■ **Stated exercise**:
Return, word for word, the lines of the records starting at the very first line and ending at the line that contains "Cologne: 1:53 -> 4:01", including both of those lines.

■ **Data shown**:
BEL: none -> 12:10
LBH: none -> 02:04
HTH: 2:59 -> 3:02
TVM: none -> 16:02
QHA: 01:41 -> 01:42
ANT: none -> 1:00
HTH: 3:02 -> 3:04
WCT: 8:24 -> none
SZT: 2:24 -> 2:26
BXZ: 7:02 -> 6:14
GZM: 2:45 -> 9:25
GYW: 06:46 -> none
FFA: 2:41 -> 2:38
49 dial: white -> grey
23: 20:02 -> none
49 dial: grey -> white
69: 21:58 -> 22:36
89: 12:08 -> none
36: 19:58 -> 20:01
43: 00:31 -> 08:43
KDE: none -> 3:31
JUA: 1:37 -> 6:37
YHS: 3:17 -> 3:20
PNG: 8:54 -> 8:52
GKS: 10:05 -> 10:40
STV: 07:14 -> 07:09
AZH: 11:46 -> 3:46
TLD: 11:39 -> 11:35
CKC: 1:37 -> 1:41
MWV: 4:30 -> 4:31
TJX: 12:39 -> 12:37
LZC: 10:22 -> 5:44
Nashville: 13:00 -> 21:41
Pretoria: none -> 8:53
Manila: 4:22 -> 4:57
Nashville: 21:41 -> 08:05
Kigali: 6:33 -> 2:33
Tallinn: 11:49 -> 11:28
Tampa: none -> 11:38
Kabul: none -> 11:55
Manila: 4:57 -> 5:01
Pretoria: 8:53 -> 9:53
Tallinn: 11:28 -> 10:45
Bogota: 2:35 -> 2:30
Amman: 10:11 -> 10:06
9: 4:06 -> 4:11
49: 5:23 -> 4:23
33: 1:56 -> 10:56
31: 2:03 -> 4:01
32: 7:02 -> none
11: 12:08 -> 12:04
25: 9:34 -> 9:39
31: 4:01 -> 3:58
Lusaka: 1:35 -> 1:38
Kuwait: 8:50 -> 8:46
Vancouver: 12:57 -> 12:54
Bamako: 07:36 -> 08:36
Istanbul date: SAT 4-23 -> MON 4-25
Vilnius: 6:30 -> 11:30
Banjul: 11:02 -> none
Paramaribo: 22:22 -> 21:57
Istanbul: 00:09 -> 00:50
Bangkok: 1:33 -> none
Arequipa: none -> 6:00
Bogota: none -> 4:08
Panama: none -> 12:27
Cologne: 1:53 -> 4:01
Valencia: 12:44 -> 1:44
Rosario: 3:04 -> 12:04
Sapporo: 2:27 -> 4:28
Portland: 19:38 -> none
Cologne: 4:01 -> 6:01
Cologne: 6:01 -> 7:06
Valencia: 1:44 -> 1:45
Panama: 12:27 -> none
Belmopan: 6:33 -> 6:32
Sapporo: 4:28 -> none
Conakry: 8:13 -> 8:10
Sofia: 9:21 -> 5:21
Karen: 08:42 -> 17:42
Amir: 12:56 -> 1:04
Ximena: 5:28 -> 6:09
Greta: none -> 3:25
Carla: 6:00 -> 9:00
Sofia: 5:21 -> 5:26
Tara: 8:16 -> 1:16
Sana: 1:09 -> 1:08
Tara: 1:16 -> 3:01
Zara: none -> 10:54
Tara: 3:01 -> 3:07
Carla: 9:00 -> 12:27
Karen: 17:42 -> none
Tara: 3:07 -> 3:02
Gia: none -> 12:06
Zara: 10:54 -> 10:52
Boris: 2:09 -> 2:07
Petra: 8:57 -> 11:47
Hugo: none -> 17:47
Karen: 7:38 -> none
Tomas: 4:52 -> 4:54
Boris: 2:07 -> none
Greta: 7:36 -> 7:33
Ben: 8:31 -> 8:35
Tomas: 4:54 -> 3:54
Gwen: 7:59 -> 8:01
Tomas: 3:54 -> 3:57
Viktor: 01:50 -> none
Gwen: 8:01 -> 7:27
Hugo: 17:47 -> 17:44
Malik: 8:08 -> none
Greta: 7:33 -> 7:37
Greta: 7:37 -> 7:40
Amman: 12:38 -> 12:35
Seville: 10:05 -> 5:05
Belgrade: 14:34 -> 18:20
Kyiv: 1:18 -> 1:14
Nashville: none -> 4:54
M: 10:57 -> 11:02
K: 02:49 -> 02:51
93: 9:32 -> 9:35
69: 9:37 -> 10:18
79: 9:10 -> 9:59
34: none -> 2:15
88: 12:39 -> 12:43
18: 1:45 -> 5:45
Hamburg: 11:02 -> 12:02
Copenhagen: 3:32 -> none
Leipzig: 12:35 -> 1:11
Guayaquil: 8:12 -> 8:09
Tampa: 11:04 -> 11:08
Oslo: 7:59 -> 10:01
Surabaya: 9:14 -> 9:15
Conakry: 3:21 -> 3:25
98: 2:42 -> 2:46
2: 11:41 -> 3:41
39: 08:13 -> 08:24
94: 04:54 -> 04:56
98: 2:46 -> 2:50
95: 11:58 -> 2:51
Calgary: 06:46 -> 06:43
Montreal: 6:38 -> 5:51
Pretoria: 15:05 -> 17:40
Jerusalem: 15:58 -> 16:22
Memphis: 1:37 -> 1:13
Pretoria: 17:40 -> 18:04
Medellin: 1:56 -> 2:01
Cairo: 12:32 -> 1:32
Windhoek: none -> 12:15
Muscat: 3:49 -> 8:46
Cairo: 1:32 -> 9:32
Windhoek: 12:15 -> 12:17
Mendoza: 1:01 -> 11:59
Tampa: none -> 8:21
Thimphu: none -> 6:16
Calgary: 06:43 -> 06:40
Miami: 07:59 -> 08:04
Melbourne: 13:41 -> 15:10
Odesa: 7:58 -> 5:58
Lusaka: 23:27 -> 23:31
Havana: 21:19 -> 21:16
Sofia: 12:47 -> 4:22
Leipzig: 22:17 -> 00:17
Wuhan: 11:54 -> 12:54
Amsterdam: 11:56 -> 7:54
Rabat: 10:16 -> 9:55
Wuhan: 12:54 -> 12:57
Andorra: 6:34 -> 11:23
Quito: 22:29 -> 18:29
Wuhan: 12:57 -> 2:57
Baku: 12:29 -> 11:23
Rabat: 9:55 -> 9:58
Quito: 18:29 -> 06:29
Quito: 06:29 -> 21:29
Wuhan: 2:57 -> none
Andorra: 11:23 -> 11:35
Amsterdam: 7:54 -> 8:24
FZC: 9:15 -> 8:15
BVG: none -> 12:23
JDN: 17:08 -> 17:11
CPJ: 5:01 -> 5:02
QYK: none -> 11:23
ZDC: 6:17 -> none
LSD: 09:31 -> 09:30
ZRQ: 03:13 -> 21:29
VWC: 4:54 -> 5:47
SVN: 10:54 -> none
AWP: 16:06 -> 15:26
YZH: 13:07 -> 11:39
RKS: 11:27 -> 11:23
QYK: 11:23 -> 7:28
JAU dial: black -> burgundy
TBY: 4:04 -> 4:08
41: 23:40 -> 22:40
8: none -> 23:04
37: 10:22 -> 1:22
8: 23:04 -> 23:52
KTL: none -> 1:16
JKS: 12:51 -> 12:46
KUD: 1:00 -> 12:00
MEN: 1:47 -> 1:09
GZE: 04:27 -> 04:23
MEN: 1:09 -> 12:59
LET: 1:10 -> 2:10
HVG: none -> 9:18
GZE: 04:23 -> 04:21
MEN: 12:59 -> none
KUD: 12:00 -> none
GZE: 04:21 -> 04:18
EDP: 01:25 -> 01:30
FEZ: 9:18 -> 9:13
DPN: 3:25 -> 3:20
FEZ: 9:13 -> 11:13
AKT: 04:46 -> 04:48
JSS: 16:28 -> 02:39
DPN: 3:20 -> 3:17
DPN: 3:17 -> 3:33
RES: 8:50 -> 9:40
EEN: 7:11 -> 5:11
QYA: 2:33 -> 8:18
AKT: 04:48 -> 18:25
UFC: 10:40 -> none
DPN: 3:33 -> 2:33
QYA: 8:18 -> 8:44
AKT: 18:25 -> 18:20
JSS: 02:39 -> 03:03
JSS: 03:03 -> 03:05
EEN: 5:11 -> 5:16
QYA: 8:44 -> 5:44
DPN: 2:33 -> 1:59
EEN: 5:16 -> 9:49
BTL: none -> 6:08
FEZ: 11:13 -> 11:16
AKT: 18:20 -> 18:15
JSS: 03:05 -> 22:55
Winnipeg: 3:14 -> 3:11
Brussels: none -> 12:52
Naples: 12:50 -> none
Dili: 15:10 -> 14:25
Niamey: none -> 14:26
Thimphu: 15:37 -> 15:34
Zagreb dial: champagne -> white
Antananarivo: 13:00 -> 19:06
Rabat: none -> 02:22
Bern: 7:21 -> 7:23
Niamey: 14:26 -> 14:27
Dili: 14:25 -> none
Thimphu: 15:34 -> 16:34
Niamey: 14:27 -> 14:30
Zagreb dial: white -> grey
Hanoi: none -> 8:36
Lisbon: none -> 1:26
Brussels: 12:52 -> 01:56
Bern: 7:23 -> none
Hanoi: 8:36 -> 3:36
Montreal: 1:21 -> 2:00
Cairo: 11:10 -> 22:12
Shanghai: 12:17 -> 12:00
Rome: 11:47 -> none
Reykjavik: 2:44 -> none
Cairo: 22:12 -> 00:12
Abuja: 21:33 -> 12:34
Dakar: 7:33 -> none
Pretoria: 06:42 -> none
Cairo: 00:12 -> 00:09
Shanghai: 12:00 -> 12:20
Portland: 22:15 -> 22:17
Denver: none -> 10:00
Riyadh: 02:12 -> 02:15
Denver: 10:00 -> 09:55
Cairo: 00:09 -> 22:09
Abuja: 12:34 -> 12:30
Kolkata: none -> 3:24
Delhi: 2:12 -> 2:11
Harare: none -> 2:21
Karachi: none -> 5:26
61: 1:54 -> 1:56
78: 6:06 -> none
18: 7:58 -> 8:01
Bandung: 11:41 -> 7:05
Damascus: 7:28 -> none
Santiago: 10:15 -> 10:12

■ **Reply**:
BEL: none -> 12:10
LBH: none -> 02:04
HTH: 2:59 -> 3:02
TVM: none -> 16:02
QHA: 01:41 -> 01:42
ANT: none -> 1:00
HTH: 3:02 -> 3:04
WCT: 8:24 -> none
SZT: 2:24 -> 2:26
BXZ: 7:02 -> 6:14
GZM: 2:45 -> 9:25
GYW: 06:46 -> none
FFA: 2:41 -> 2:38
49 dial: white -> grey
23: 20:02 -> none
49 dial: grey -> white
69: 21:58 -> 22:36
89: 12:08 -> none
36: 19:58 -> 20:01
43: 00:31 -> 08:43
KDE: none -> 3:31
JUA: 1:37 -> 6:37
YHS: 3:17 -> 3:20
PNG: 8:54 -> 8:52
GKS: 10:05 -> 10:40
STV: 07:14 -> 07:09
AZH: 11:46 -> 3:46
TLD: 11:39 -> 11:35
CKC: 1:37 -> 1:41
MWV: 4:30 -> 4:31
TJX: 12:39 -> 12:37
LZC: 10:22 -> 5:44
Nashville: 13:00 -> 21:41
Pretoria: none -> 8:53
Manila: 4:22 -> 4:57
Nashville: 21:41 -> 08:05
Kigali: 6:33 -> 2:33
Tallinn: 11:49 -> 11:28
Tampa: none -> 11:38
Kabul: none -> 11:55
Manila: 4:57 -> 5:01
Pretoria: 8:53 -> 9:53
Tallinn: 11:28 -> 10:45
Bogota: 2:35 -> 2:30
Amman: 10:11 -> 10:06
9: 4:06 -> 4:11
49: 5:23 -> 4:23
33: 1:56 -> 10:56
31: 2:03 -> 4:01
32: 7:02 -> none
11: 12:08 -> 12:04
25: 9:34 -> 9:39
31: 4:01 -> 3:58
Lusaka: 1:35 -> 1:38
Kuwait: 8:50 -> 8:46
Vancouver: 12:57 -> 12:54
Bamako: 07:36 -> 08:36
Istanbul date: SAT 4-23 -> MON 4-25
Vilnius: 6:30 -> 11:30
Banjul: 11:02 -> none
Paramaribo: 22:22 -> 21:57
Istanbul: 00:09 -> 00:50
Bangkok: 1:33 -> none
Arequipa: none -> 6:00
Bogota: none -> 4:08
Panama: none -> 12:27
Cologne: 1:53 -> 4:01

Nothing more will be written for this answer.